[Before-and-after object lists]
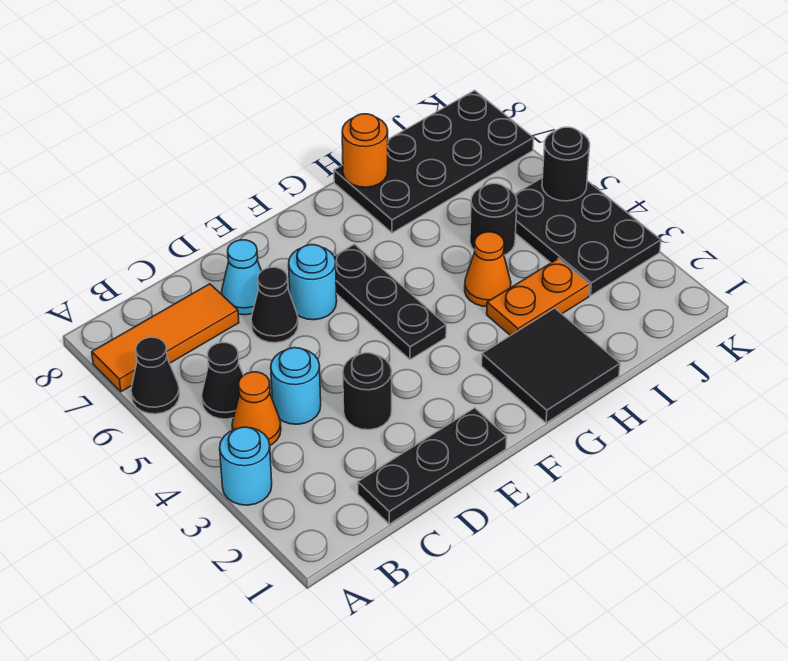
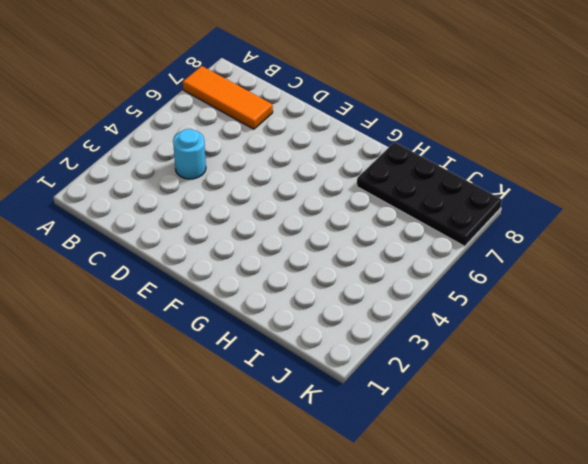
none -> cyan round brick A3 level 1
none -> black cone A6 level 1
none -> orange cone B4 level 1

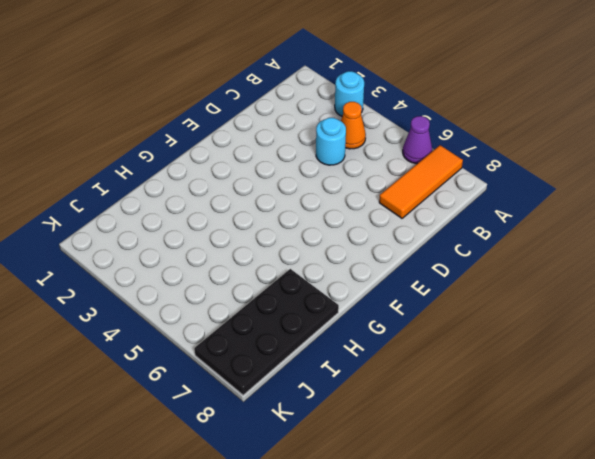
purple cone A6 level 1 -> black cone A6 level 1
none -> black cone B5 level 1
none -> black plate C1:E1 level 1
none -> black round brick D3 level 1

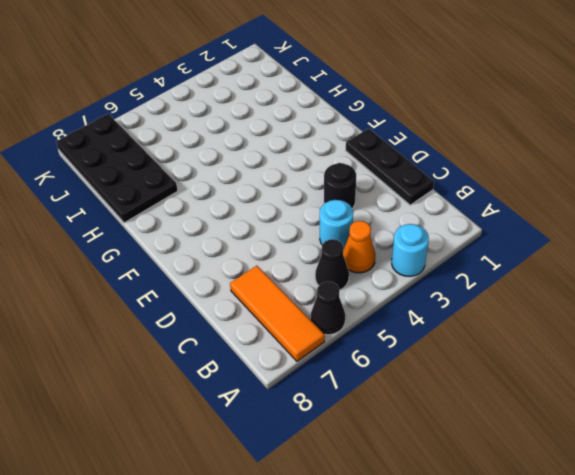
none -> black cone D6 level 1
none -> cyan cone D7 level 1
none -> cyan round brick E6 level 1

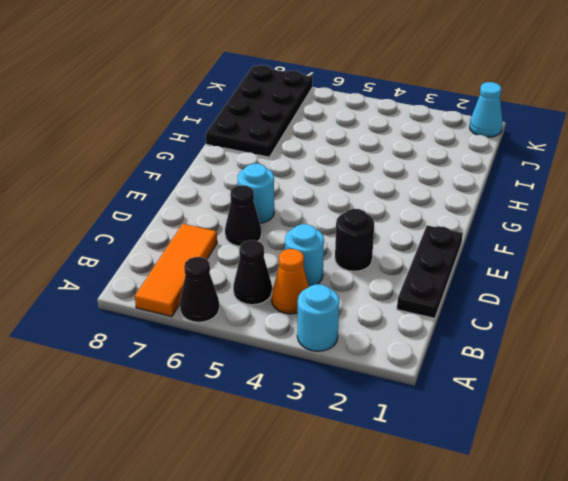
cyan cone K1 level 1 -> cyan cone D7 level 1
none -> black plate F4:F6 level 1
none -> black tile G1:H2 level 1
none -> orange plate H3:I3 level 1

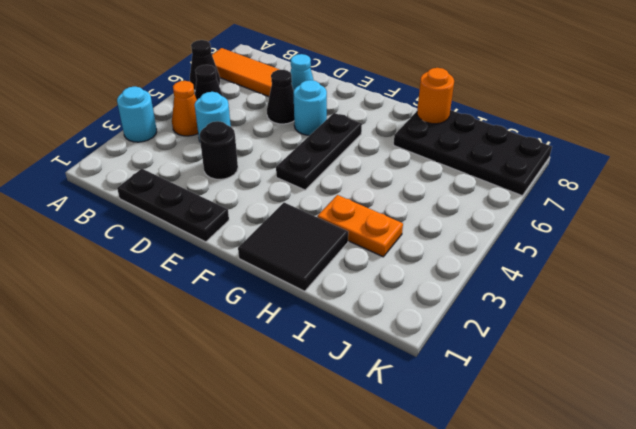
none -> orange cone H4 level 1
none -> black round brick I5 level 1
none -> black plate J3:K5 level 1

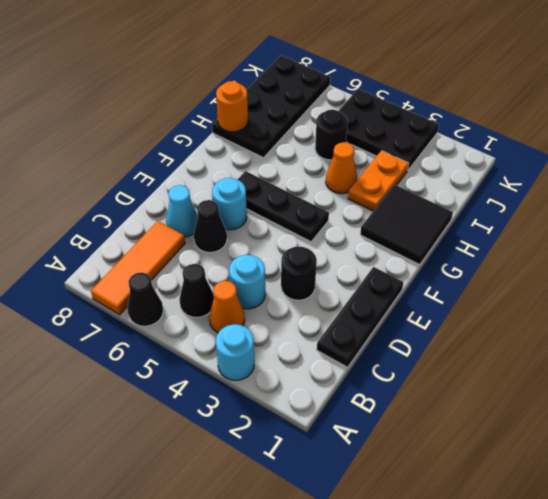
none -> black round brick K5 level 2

--

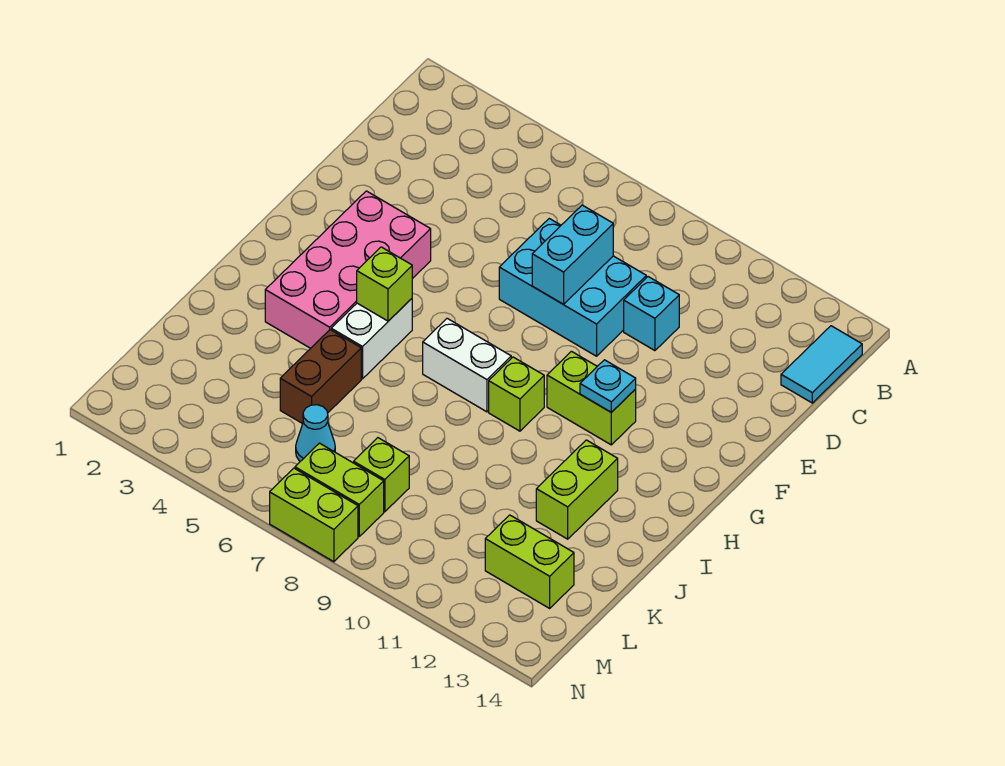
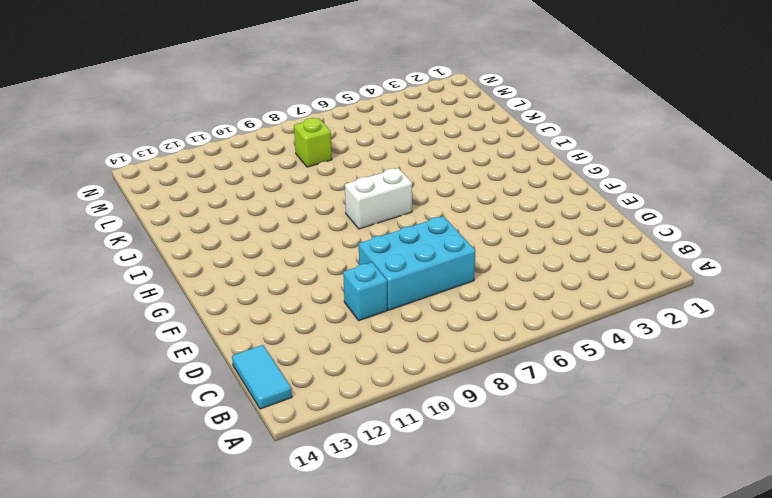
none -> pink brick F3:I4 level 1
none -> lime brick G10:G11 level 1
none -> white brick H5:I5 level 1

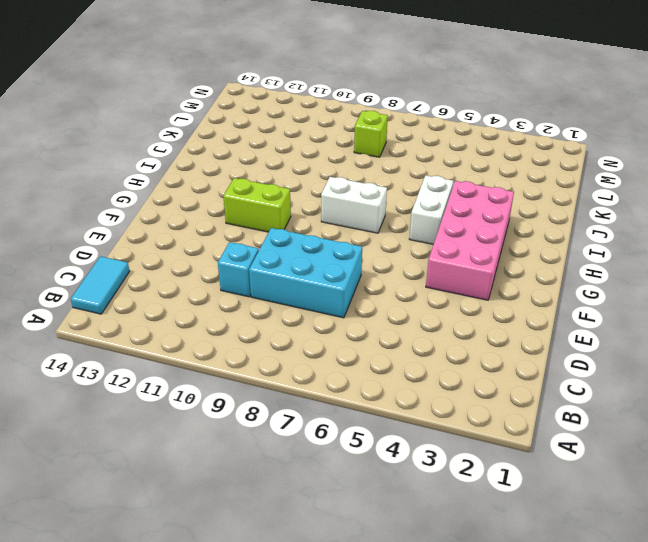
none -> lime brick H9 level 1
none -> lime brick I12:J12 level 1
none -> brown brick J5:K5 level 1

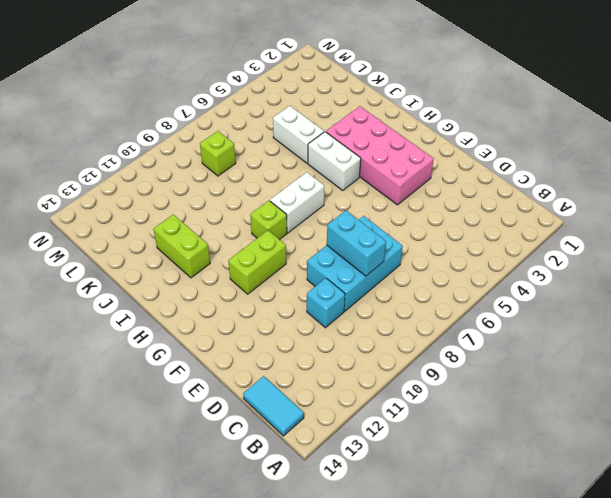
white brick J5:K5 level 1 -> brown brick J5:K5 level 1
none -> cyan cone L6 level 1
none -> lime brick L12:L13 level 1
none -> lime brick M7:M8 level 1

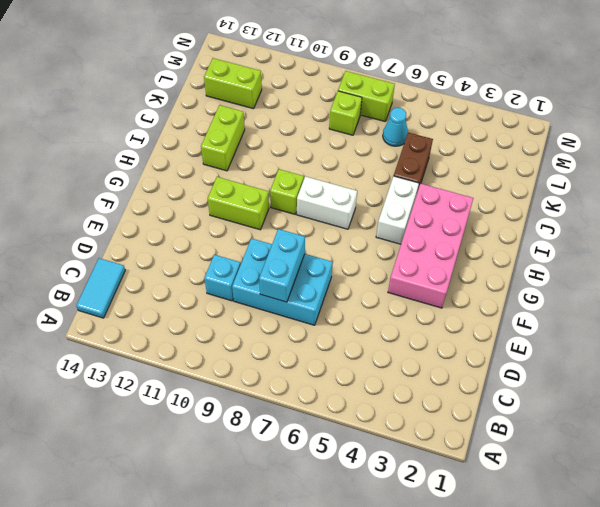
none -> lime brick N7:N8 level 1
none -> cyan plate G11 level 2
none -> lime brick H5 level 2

### Problem details
Pull out every line of the records that includes the string "round".

### Result below
none -> cyan round brick A3 level 1
none -> black round brick D3 level 1
none -> cyan round brick E6 level 1
none -> black round brick I5 level 1
none -> black round brick K5 level 2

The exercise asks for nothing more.